━━━━━ Information given ━━━━━

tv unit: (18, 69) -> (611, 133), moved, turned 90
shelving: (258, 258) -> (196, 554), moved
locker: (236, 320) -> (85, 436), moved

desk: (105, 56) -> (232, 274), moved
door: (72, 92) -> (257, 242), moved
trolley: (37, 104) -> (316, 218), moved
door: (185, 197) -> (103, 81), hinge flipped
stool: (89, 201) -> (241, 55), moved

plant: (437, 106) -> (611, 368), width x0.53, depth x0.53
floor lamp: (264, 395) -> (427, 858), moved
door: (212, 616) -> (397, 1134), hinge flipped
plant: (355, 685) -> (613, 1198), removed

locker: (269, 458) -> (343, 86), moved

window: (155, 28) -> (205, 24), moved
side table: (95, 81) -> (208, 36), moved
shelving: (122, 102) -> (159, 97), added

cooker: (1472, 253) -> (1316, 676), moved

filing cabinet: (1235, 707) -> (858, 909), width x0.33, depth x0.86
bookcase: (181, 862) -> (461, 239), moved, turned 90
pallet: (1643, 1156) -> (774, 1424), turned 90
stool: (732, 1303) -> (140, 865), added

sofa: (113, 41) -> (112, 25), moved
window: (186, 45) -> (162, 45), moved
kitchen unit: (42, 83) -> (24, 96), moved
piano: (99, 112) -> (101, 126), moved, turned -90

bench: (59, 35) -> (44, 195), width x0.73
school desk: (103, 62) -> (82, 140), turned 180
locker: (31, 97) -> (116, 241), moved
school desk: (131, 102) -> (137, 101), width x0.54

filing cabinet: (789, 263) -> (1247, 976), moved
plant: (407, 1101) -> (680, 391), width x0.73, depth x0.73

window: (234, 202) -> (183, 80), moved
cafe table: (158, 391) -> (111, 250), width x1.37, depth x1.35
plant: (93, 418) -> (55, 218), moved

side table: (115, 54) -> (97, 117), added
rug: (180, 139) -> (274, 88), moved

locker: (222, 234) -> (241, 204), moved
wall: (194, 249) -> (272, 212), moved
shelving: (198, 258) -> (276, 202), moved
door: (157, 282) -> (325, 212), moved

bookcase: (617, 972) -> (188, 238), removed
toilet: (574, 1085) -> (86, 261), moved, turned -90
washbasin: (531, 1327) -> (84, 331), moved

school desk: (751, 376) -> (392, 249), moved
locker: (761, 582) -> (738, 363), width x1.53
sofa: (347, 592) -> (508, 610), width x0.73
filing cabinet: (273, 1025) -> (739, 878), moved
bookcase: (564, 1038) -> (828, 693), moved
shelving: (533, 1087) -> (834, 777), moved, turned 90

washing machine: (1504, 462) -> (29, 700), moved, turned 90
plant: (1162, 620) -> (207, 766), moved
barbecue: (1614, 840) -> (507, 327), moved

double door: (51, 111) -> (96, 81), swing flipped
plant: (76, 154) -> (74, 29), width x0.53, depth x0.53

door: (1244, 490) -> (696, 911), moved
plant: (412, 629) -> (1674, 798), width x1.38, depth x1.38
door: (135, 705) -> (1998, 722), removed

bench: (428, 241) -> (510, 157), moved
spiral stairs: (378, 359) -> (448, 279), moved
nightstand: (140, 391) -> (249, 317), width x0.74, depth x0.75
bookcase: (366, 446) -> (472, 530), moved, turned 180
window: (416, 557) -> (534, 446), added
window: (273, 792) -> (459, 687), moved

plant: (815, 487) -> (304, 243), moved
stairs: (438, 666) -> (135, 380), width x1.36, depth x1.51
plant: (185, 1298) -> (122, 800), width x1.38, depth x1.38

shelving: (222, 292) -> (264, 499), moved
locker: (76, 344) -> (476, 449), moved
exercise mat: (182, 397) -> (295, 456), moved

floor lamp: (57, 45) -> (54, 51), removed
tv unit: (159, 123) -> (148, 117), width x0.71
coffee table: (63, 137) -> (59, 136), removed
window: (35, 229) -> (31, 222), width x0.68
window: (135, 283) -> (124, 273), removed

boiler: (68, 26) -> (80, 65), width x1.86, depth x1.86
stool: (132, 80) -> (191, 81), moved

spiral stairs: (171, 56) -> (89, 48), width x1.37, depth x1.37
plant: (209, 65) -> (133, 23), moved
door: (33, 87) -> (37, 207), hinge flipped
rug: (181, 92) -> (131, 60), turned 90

━━━━━

▶ [Activity] Only the lines from the start of the listing through the line with "cooker: (1472, 253) -> (1316, 676), moved" should be repeated, each exactly as it stands.

▶ [Response for this exercise]
tv unit: (18, 69) -> (611, 133), moved, turned 90
shelving: (258, 258) -> (196, 554), moved
locker: (236, 320) -> (85, 436), moved

desk: (105, 56) -> (232, 274), moved
door: (72, 92) -> (257, 242), moved
trolley: (37, 104) -> (316, 218), moved
door: (185, 197) -> (103, 81), hinge flipped
stool: (89, 201) -> (241, 55), moved

plant: (437, 106) -> (611, 368), width x0.53, depth x0.53
floor lamp: (264, 395) -> (427, 858), moved
door: (212, 616) -> (397, 1134), hinge flipped
plant: (355, 685) -> (613, 1198), removed

locker: (269, 458) -> (343, 86), moved

window: (155, 28) -> (205, 24), moved
side table: (95, 81) -> (208, 36), moved
shelving: (122, 102) -> (159, 97), added

cooker: (1472, 253) -> (1316, 676), moved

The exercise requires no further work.